▶ The problem
Please make an exact copy of the listing, without the pictures.

▶ Dataset excerpt
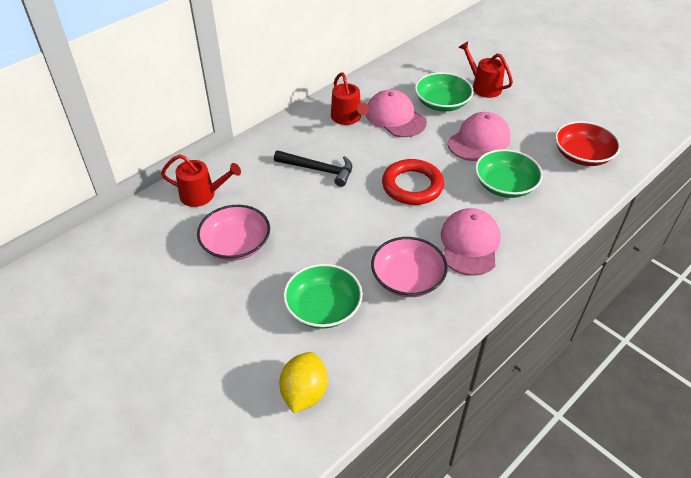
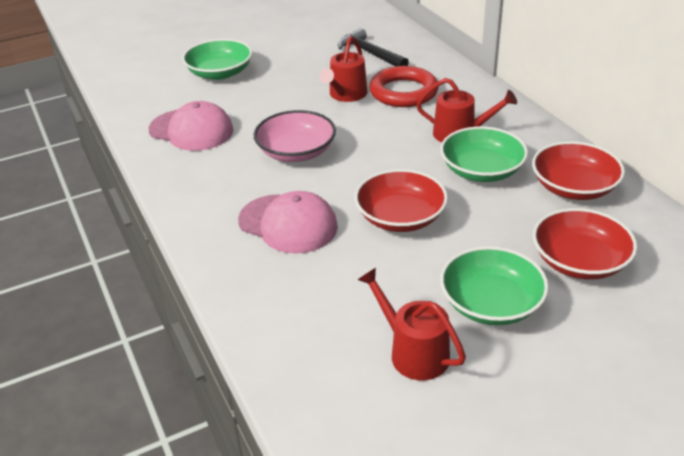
pink bowl: 2 -> 1
pink cap: 3 -> 2
red bowl: 1 -> 3
yellow lemon: 1 -> 0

▶ Exercise answer
pink bowl: 2 -> 1
pink cap: 3 -> 2
red bowl: 1 -> 3
yellow lemon: 1 -> 0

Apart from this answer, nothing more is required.